§ **Task prompt**: Everything from the line containing "Segment regions of" through the last line of the records must be returned verbatim, and nothing outside that range.
___ Listing
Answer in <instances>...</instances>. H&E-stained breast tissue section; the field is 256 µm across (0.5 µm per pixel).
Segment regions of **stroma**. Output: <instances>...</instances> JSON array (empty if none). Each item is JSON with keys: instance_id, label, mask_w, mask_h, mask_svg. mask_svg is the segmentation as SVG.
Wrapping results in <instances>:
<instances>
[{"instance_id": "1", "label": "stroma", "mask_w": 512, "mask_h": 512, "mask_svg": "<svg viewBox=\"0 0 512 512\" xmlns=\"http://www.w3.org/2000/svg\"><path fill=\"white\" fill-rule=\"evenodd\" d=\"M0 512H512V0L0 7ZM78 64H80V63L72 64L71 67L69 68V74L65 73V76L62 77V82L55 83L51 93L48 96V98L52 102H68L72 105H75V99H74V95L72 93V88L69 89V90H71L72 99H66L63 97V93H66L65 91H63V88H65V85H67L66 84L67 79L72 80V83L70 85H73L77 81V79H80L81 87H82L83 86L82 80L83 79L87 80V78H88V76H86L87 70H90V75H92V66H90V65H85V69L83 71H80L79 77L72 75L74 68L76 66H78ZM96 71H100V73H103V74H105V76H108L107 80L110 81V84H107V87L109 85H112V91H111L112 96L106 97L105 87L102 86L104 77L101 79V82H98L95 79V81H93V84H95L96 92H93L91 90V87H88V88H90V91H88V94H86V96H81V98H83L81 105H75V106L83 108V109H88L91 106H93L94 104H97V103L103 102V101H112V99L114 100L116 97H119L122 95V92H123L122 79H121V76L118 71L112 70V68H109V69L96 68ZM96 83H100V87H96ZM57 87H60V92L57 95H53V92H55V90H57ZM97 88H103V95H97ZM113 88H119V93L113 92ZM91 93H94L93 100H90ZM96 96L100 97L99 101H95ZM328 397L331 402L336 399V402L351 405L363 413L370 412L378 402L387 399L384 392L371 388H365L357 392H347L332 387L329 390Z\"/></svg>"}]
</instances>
______
§ **Final answer**:
Segment regions of **stroma**. Output: <instances>...</instances> JSON array (empty if none). Each item is JSON with keys: instance_id, label, mask_w, mask_h, mask_svg. mask_svg is the segmentation as SVG.
Wrapping results in <instances>:
<instances>
[{"instance_id": "1", "label": "stroma", "mask_w": 512, "mask_h": 512, "mask_svg": "<svg viewBox=\"0 0 512 512\" xmlns=\"http://www.w3.org/2000/svg\"><path fill=\"white\" fill-rule=\"evenodd\" d=\"M0 512H512V0L0 7ZM78 64H80V63L72 64L71 67L69 68V74L65 73V76L62 77V82L55 83L51 93L48 96V98L52 102H68L72 105H75V99H74V95L72 93V88L69 89V90H71L72 99H66L63 97V93H66L65 91H63V88H65V85H67L66 84L67 79L72 80V83L70 85H73L77 81V79H80L81 87H82L83 86L82 80L83 79L87 80V78H88V76H86L87 70H90V75H92V66H90V65H85V69L83 71H80L79 77L72 75L74 68L76 66H78ZM96 71H100V73H103V74H105V76H108L107 80L110 81V84H107V87L109 85H112V91H111L112 96L106 97L105 87L102 86L104 77L101 79V82H98L95 79V81H93V84H95L96 92H93L91 90V87H88V88H90V91H88V94H86V96H81V98H83L81 105H75V106L83 108V109H88L91 106H93L94 104H97V103L103 102V101H112V99L114 100L116 97H119L122 95V92H123L122 79H121V76L118 71L112 70V68H109V69L96 68ZM96 83H100V87H96ZM57 87H60V92L57 95H53V92H55V90H57ZM97 88H103V95H97ZM113 88H119V93L113 92ZM91 93H94L93 100H90ZM96 96L100 97L99 101H95ZM328 397L331 402L336 399V402L351 405L363 413L370 412L378 402L387 399L384 392L371 388H365L357 392H347L332 387L329 390Z\"/></svg>"}]
</instances>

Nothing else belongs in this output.